Line by line, repeat the material below exactly and skip the images.

[[ Supplied data open ]]

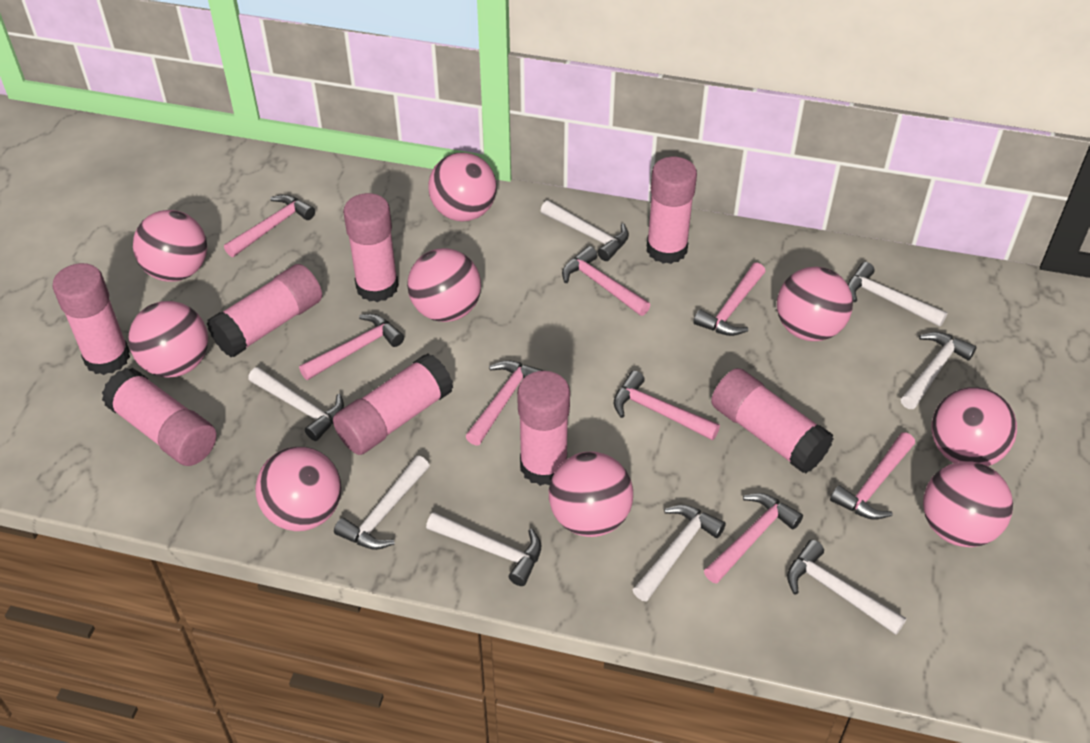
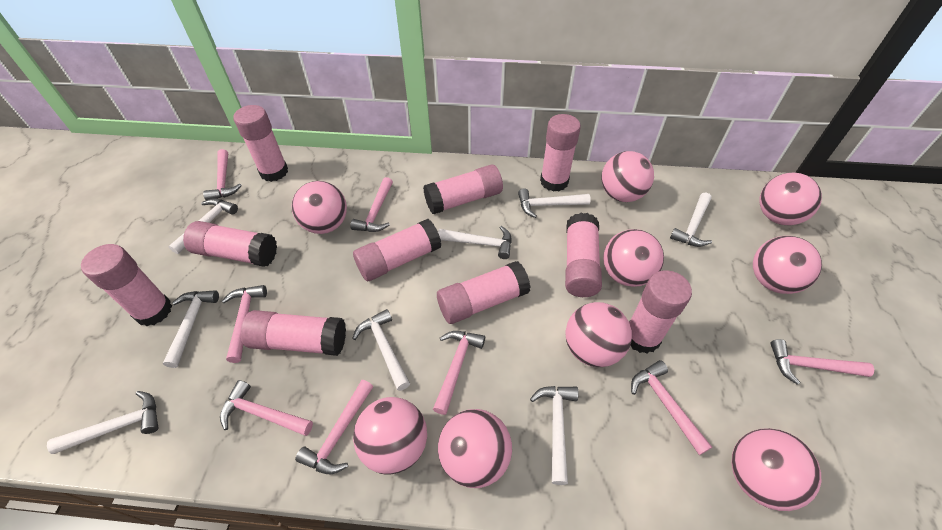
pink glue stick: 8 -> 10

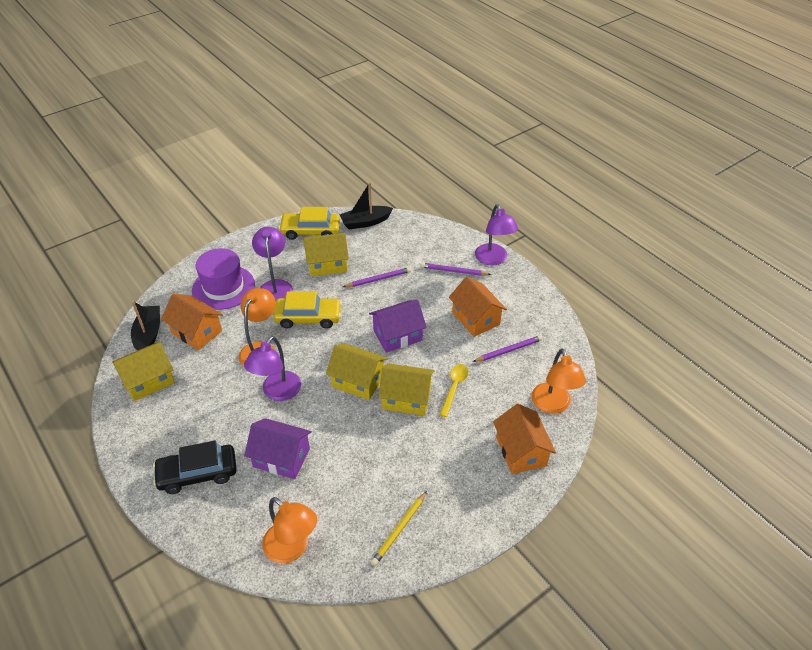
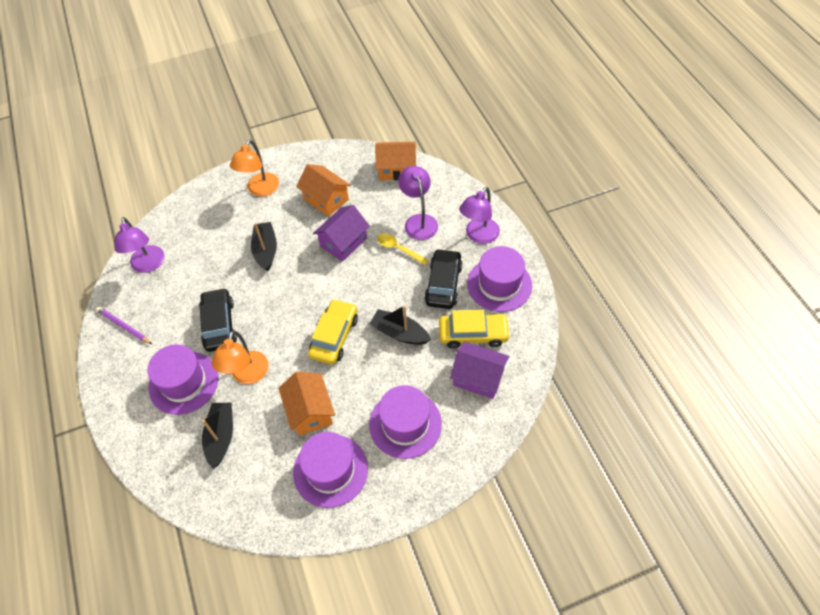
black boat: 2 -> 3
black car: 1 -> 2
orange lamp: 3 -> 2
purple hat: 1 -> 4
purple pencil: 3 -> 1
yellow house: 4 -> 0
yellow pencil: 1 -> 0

[[ Supplied data closed ]]

_Answer to the problem_.
pink glue stick: 8 -> 10

black boat: 2 -> 3
black car: 1 -> 2
orange lamp: 3 -> 2
purple hat: 1 -> 4
purple pencil: 3 -> 1
yellow house: 4 -> 0
yellow pencil: 1 -> 0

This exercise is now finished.